## ASSIGNMENT
Give back exactly the lines that start at the one containing "Handbook: [389,634,422,666] ->" and run to the end of the material, leaving out the pictures.

## AVAILABLE DATA
= Beginning of Section =
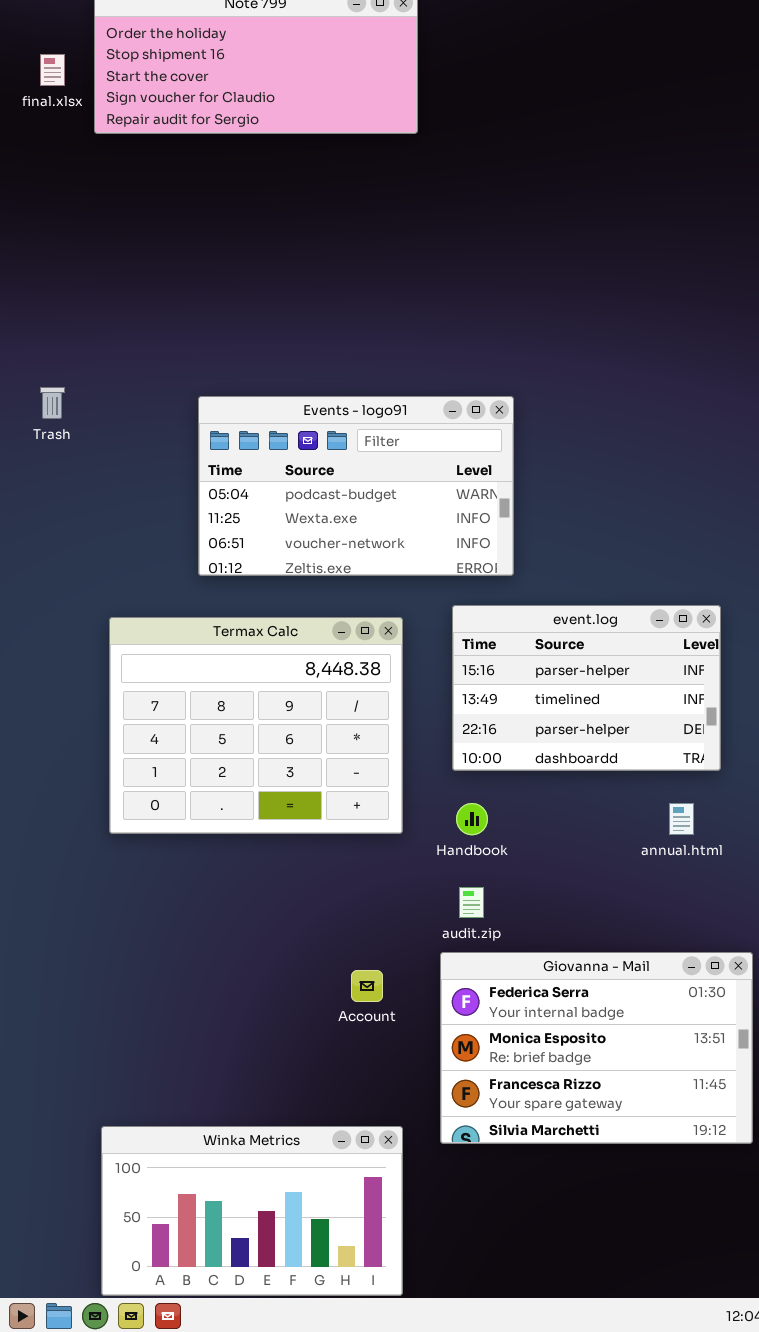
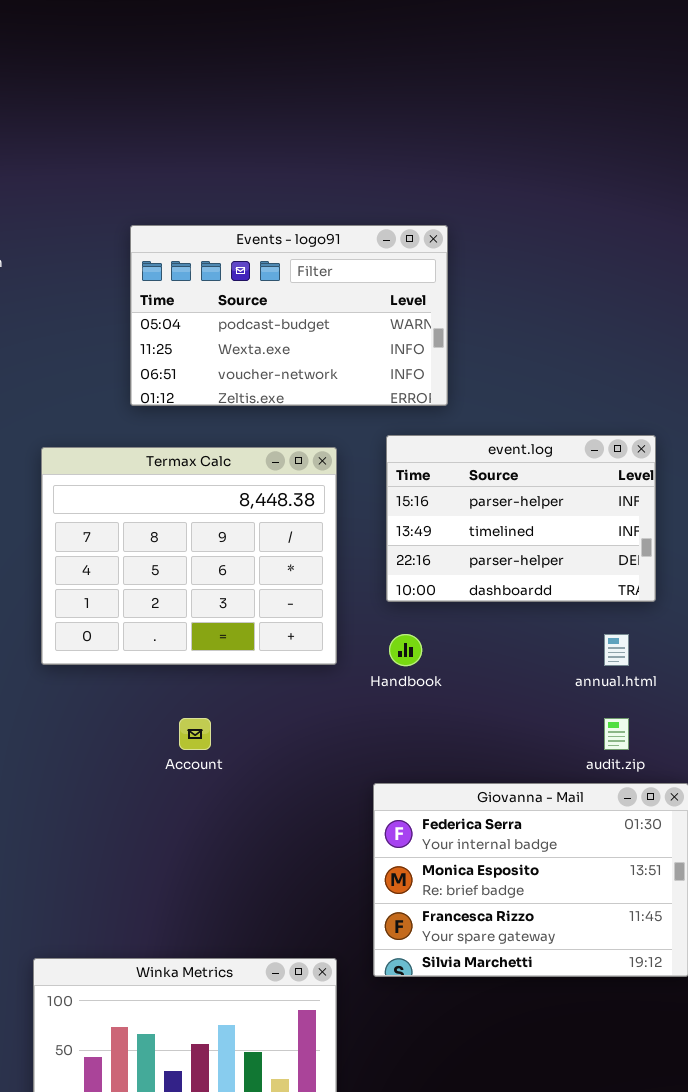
audit.zip: [459,887,484,918] -> [604,718,629,750], moved
Account: [351,970,383,1002] -> [179,718,211,750], moved

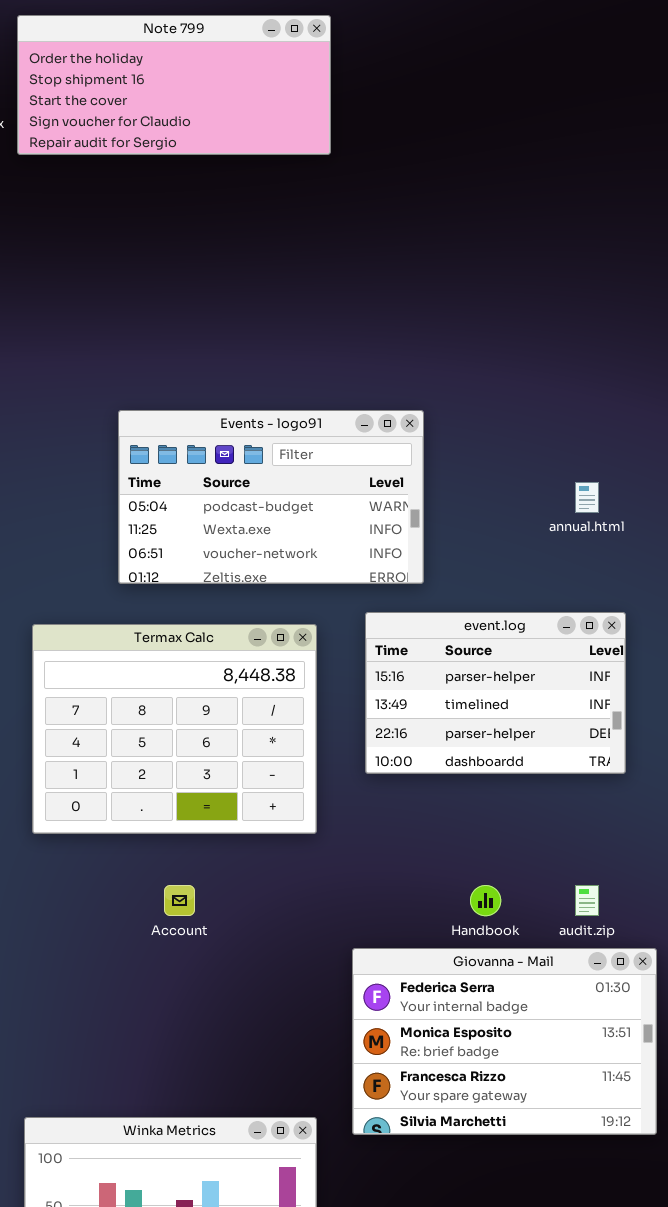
Handbook: [389,634,422,666] -> [470,885,501,916], moved
annual.html: [604,634,629,666] -> [575,482,599,513], moved

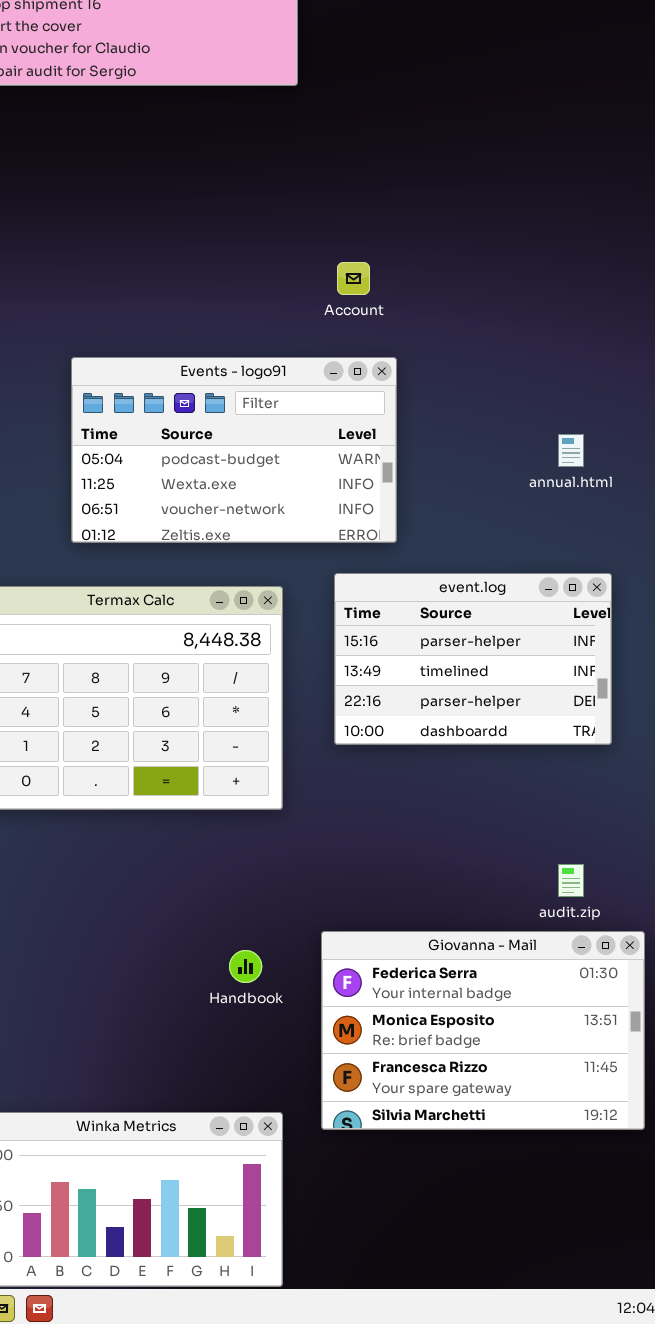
Account: [164,885,195,916] -> [337,262,370,295], moved
Handbook: [470,885,501,916] -> [229,950,262,983], moved

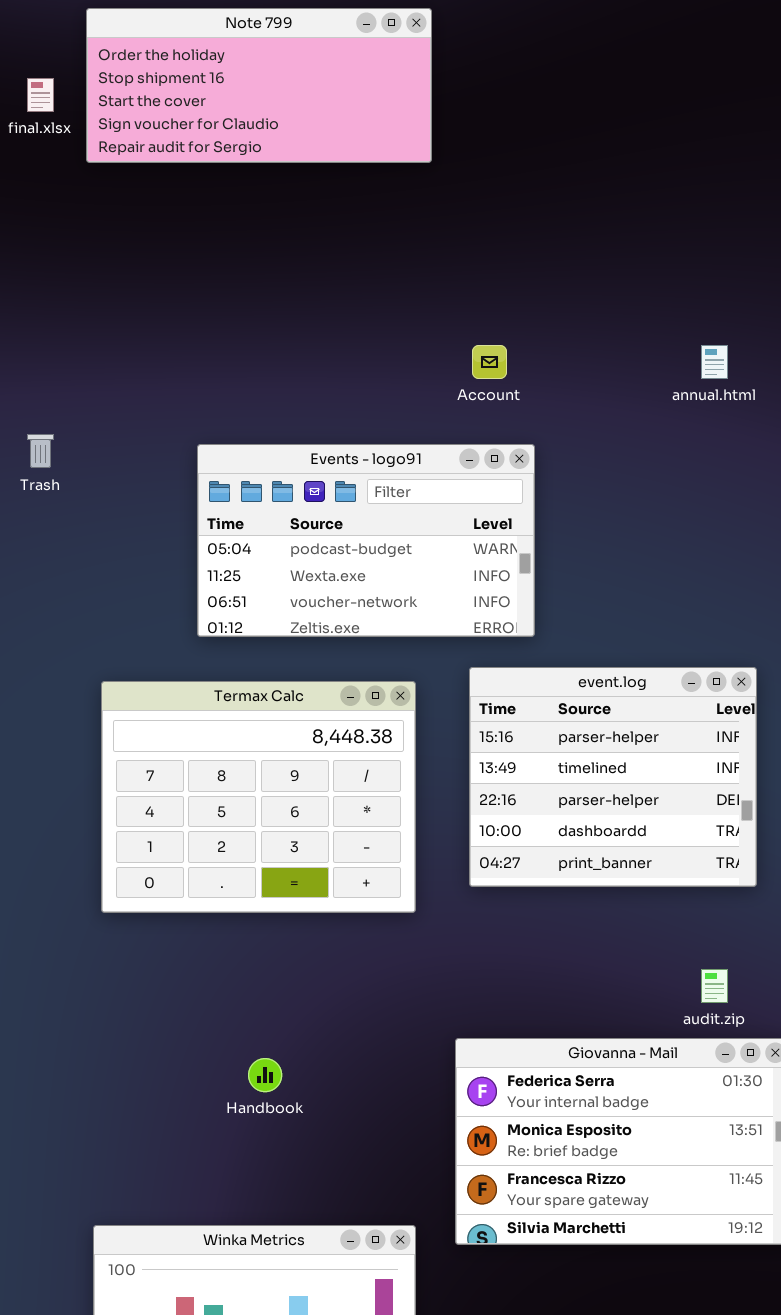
annual.html: [558,434,584,467] -> [701,345,728,379], moved
event.log: [334,573,612,745] -> [469,667,757,887], resized
Handbook: [229,950,262,983] -> [248,1058,282,1092], moved

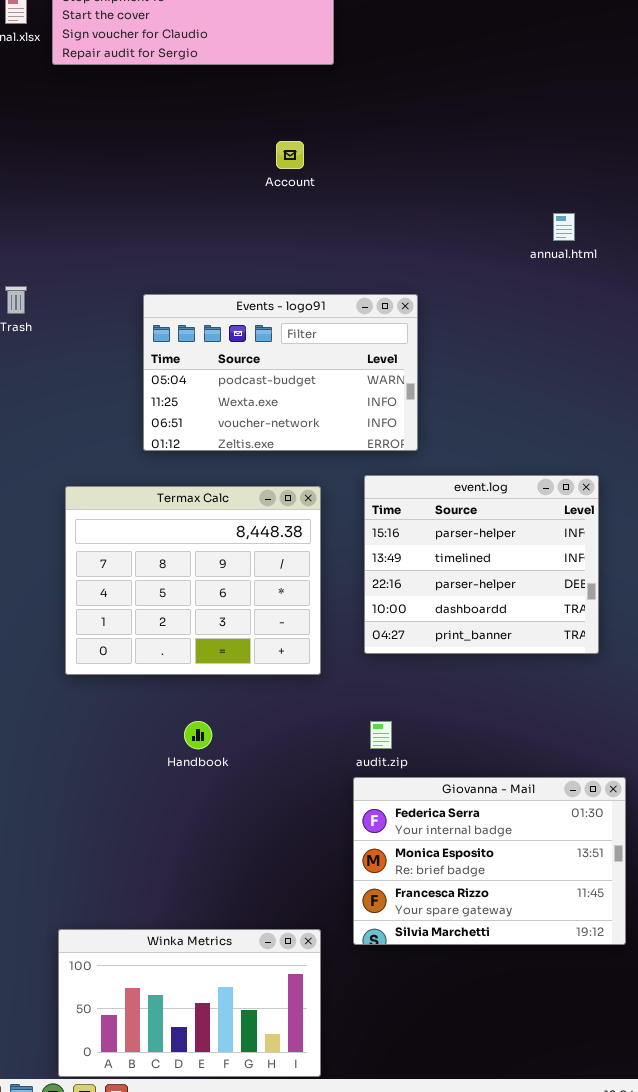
Account: [472,345,507,379] -> [276,141,304,169], moved
audit.zip: [701,969,728,1003] -> [370,721,392,749], moved
Handbook: [248,1058,282,1092] -> [184,721,212,749], moved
= End of Section =
## ANSWER TO THIS EXERCISE
Handbook: [389,634,422,666] -> [470,885,501,916], moved
annual.html: [604,634,629,666] -> [575,482,599,513], moved

Account: [164,885,195,916] -> [337,262,370,295], moved
Handbook: [470,885,501,916] -> [229,950,262,983], moved

annual.html: [558,434,584,467] -> [701,345,728,379], moved
event.log: [334,573,612,745] -> [469,667,757,887], resized
Handbook: [229,950,262,983] -> [248,1058,282,1092], moved

Account: [472,345,507,379] -> [276,141,304,169], moved
audit.zip: [701,969,728,1003] -> [370,721,392,749], moved
Handbook: [248,1058,282,1092] -> [184,721,212,749], moved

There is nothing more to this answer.